Requirement
The whole listing is to be printed again exactly.
——
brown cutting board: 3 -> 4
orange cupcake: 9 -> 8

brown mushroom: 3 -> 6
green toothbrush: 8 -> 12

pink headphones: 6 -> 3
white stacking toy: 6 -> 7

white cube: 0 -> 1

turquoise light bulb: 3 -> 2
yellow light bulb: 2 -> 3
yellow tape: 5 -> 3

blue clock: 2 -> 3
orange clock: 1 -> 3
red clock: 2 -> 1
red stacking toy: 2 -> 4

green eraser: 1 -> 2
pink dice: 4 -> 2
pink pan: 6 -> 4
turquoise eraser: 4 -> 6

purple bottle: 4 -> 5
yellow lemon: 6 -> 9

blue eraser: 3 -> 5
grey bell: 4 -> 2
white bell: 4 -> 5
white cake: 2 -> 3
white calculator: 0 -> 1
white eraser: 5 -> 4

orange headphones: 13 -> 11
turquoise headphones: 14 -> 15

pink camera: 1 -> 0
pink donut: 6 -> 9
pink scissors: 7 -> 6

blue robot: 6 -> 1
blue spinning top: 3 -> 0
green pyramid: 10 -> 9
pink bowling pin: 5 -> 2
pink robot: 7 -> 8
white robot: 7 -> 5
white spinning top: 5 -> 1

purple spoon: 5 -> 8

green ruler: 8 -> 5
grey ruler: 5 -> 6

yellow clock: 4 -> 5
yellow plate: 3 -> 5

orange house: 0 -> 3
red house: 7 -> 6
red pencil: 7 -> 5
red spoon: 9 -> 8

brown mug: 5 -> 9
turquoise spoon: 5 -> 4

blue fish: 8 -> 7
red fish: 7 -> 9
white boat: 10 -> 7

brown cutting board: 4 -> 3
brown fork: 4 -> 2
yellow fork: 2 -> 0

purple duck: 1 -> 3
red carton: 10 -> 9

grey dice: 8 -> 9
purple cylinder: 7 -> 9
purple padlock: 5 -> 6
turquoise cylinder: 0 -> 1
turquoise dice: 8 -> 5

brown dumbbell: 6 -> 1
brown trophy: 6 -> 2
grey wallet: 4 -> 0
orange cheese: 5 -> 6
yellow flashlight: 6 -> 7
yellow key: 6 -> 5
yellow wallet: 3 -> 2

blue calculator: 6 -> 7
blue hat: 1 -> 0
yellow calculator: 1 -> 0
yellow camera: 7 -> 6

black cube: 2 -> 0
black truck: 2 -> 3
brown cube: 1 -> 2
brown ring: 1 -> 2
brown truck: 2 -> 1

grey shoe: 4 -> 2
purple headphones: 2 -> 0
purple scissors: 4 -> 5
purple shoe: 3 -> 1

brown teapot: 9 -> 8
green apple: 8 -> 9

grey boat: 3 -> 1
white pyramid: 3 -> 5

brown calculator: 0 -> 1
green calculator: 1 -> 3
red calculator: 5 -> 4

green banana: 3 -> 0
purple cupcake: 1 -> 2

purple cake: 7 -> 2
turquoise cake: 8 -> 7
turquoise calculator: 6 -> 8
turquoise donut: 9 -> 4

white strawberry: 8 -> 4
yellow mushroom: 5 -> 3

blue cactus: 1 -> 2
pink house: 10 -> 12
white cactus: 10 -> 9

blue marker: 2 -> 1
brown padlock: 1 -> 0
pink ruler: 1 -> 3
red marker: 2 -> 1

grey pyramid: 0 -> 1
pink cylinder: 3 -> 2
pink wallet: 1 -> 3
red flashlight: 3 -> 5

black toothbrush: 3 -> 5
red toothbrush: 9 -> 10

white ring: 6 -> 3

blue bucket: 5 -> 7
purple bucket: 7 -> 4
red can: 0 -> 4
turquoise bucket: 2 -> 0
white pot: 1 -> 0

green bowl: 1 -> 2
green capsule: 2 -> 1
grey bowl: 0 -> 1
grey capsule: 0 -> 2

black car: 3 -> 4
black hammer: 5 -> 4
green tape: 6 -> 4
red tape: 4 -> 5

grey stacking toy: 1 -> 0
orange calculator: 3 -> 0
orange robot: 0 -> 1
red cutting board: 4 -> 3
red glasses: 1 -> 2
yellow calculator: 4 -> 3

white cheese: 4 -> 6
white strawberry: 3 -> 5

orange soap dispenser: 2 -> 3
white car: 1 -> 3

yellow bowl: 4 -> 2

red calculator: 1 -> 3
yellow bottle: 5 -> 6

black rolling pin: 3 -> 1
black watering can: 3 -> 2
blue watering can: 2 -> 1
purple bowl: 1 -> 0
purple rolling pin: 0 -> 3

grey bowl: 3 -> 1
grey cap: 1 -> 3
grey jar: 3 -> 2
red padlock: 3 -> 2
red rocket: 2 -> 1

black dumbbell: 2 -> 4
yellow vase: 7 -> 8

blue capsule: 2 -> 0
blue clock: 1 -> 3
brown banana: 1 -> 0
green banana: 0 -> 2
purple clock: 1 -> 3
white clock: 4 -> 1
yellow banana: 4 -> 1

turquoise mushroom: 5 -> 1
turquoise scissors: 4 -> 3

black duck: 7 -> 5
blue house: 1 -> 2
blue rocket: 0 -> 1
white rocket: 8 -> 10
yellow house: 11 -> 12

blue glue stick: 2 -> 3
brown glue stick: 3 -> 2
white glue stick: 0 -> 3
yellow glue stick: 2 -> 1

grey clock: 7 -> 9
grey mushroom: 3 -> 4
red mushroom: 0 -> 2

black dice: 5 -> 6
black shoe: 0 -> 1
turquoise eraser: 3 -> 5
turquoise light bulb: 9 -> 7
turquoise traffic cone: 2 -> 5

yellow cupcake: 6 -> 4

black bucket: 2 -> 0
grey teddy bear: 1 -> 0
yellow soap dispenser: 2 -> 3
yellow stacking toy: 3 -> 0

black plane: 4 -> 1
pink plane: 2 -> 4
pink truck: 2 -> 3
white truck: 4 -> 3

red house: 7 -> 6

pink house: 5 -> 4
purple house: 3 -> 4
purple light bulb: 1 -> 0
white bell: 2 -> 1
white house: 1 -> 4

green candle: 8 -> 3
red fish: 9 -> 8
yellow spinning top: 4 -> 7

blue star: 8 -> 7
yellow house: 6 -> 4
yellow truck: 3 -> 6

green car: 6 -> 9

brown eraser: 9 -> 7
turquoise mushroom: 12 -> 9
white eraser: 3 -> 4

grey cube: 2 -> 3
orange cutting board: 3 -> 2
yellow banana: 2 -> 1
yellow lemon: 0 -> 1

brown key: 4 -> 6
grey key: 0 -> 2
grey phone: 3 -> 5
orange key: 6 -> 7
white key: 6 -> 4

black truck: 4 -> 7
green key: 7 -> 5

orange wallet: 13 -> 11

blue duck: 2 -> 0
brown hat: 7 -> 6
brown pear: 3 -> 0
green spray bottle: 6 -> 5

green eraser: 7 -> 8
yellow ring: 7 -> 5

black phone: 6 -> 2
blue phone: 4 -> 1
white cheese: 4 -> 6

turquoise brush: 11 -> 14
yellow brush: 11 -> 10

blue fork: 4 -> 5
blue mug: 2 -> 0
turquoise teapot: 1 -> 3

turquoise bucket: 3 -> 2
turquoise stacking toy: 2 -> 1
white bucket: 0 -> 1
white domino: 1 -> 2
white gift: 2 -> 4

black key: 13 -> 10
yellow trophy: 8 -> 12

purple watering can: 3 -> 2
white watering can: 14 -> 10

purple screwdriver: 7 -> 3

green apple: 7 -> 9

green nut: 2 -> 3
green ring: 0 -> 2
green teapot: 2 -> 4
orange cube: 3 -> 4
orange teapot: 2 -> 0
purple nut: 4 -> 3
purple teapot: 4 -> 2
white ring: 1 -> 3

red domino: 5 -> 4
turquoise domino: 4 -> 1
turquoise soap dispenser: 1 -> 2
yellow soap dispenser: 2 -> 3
——
Task output
brown cutting board: 3 -> 4
orange cupcake: 9 -> 8

brown mushroom: 3 -> 6
green toothbrush: 8 -> 12

pink headphones: 6 -> 3
white stacking toy: 6 -> 7

white cube: 0 -> 1

turquoise light bulb: 3 -> 2
yellow light bulb: 2 -> 3
yellow tape: 5 -> 3

blue clock: 2 -> 3
orange clock: 1 -> 3
red clock: 2 -> 1
red stacking toy: 2 -> 4

green eraser: 1 -> 2
pink dice: 4 -> 2
pink pan: 6 -> 4
turquoise eraser: 4 -> 6

purple bottle: 4 -> 5
yellow lemon: 6 -> 9

blue eraser: 3 -> 5
grey bell: 4 -> 2
white bell: 4 -> 5
white cake: 2 -> 3
white calculator: 0 -> 1
white eraser: 5 -> 4

orange headphones: 13 -> 11
turquoise headphones: 14 -> 15

pink camera: 1 -> 0
pink donut: 6 -> 9
pink scissors: 7 -> 6

blue robot: 6 -> 1
blue spinning top: 3 -> 0
green pyramid: 10 -> 9
pink bowling pin: 5 -> 2
pink robot: 7 -> 8
white robot: 7 -> 5
white spinning top: 5 -> 1

purple spoon: 5 -> 8

green ruler: 8 -> 5
grey ruler: 5 -> 6

yellow clock: 4 -> 5
yellow plate: 3 -> 5

orange house: 0 -> 3
red house: 7 -> 6
red pencil: 7 -> 5
red spoon: 9 -> 8

brown mug: 5 -> 9
turquoise spoon: 5 -> 4

blue fish: 8 -> 7
red fish: 7 -> 9
white boat: 10 -> 7

brown cutting board: 4 -> 3
brown fork: 4 -> 2
yellow fork: 2 -> 0

purple duck: 1 -> 3
red carton: 10 -> 9

grey dice: 8 -> 9
purple cylinder: 7 -> 9
purple padlock: 5 -> 6
turquoise cylinder: 0 -> 1
turquoise dice: 8 -> 5

brown dumbbell: 6 -> 1
brown trophy: 6 -> 2
grey wallet: 4 -> 0
orange cheese: 5 -> 6
yellow flashlight: 6 -> 7
yellow key: 6 -> 5
yellow wallet: 3 -> 2

blue calculator: 6 -> 7
blue hat: 1 -> 0
yellow calculator: 1 -> 0
yellow camera: 7 -> 6

black cube: 2 -> 0
black truck: 2 -> 3
brown cube: 1 -> 2
brown ring: 1 -> 2
brown truck: 2 -> 1

grey shoe: 4 -> 2
purple headphones: 2 -> 0
purple scissors: 4 -> 5
purple shoe: 3 -> 1

brown teapot: 9 -> 8
green apple: 8 -> 9

grey boat: 3 -> 1
white pyramid: 3 -> 5

brown calculator: 0 -> 1
green calculator: 1 -> 3
red calculator: 5 -> 4

green banana: 3 -> 0
purple cupcake: 1 -> 2

purple cake: 7 -> 2
turquoise cake: 8 -> 7
turquoise calculator: 6 -> 8
turquoise donut: 9 -> 4

white strawberry: 8 -> 4
yellow mushroom: 5 -> 3

blue cactus: 1 -> 2
pink house: 10 -> 12
white cactus: 10 -> 9

blue marker: 2 -> 1
brown padlock: 1 -> 0
pink ruler: 1 -> 3
red marker: 2 -> 1

grey pyramid: 0 -> 1
pink cylinder: 3 -> 2
pink wallet: 1 -> 3
red flashlight: 3 -> 5

black toothbrush: 3 -> 5
red toothbrush: 9 -> 10

white ring: 6 -> 3

blue bucket: 5 -> 7
purple bucket: 7 -> 4
red can: 0 -> 4
turquoise bucket: 2 -> 0
white pot: 1 -> 0

green bowl: 1 -> 2
green capsule: 2 -> 1
grey bowl: 0 -> 1
grey capsule: 0 -> 2

black car: 3 -> 4
black hammer: 5 -> 4
green tape: 6 -> 4
red tape: 4 -> 5

grey stacking toy: 1 -> 0
orange calculator: 3 -> 0
orange robot: 0 -> 1
red cutting board: 4 -> 3
red glasses: 1 -> 2
yellow calculator: 4 -> 3

white cheese: 4 -> 6
white strawberry: 3 -> 5

orange soap dispenser: 2 -> 3
white car: 1 -> 3

yellow bowl: 4 -> 2

red calculator: 1 -> 3
yellow bottle: 5 -> 6

black rolling pin: 3 -> 1
black watering can: 3 -> 2
blue watering can: 2 -> 1
purple bowl: 1 -> 0
purple rolling pin: 0 -> 3

grey bowl: 3 -> 1
grey cap: 1 -> 3
grey jar: 3 -> 2
red padlock: 3 -> 2
red rocket: 2 -> 1

black dumbbell: 2 -> 4
yellow vase: 7 -> 8

blue capsule: 2 -> 0
blue clock: 1 -> 3
brown banana: 1 -> 0
green banana: 0 -> 2
purple clock: 1 -> 3
white clock: 4 -> 1
yellow banana: 4 -> 1

turquoise mushroom: 5 -> 1
turquoise scissors: 4 -> 3

black duck: 7 -> 5
blue house: 1 -> 2
blue rocket: 0 -> 1
white rocket: 8 -> 10
yellow house: 11 -> 12

blue glue stick: 2 -> 3
brown glue stick: 3 -> 2
white glue stick: 0 -> 3
yellow glue stick: 2 -> 1

grey clock: 7 -> 9
grey mushroom: 3 -> 4
red mushroom: 0 -> 2

black dice: 5 -> 6
black shoe: 0 -> 1
turquoise eraser: 3 -> 5
turquoise light bulb: 9 -> 7
turquoise traffic cone: 2 -> 5

yellow cupcake: 6 -> 4

black bucket: 2 -> 0
grey teddy bear: 1 -> 0
yellow soap dispenser: 2 -> 3
yellow stacking toy: 3 -> 0

black plane: 4 -> 1
pink plane: 2 -> 4
pink truck: 2 -> 3
white truck: 4 -> 3

red house: 7 -> 6

pink house: 5 -> 4
purple house: 3 -> 4
purple light bulb: 1 -> 0
white bell: 2 -> 1
white house: 1 -> 4

green candle: 8 -> 3
red fish: 9 -> 8
yellow spinning top: 4 -> 7

blue star: 8 -> 7
yellow house: 6 -> 4
yellow truck: 3 -> 6

green car: 6 -> 9

brown eraser: 9 -> 7
turquoise mushroom: 12 -> 9
white eraser: 3 -> 4

grey cube: 2 -> 3
orange cutting board: 3 -> 2
yellow banana: 2 -> 1
yellow lemon: 0 -> 1

brown key: 4 -> 6
grey key: 0 -> 2
grey phone: 3 -> 5
orange key: 6 -> 7
white key: 6 -> 4

black truck: 4 -> 7
green key: 7 -> 5

orange wallet: 13 -> 11

blue duck: 2 -> 0
brown hat: 7 -> 6
brown pear: 3 -> 0
green spray bottle: 6 -> 5

green eraser: 7 -> 8
yellow ring: 7 -> 5

black phone: 6 -> 2
blue phone: 4 -> 1
white cheese: 4 -> 6

turquoise brush: 11 -> 14
yellow brush: 11 -> 10

blue fork: 4 -> 5
blue mug: 2 -> 0
turquoise teapot: 1 -> 3

turquoise bucket: 3 -> 2
turquoise stacking toy: 2 -> 1
white bucket: 0 -> 1
white domino: 1 -> 2
white gift: 2 -> 4

black key: 13 -> 10
yellow trophy: 8 -> 12

purple watering can: 3 -> 2
white watering can: 14 -> 10

purple screwdriver: 7 -> 3

green apple: 7 -> 9

green nut: 2 -> 3
green ring: 0 -> 2
green teapot: 2 -> 4
orange cube: 3 -> 4
orange teapot: 2 -> 0
purple nut: 4 -> 3
purple teapot: 4 -> 2
white ring: 1 -> 3

red domino: 5 -> 4
turquoise domino: 4 -> 1
turquoise soap dispenser: 1 -> 2
yellow soap dispenser: 2 -> 3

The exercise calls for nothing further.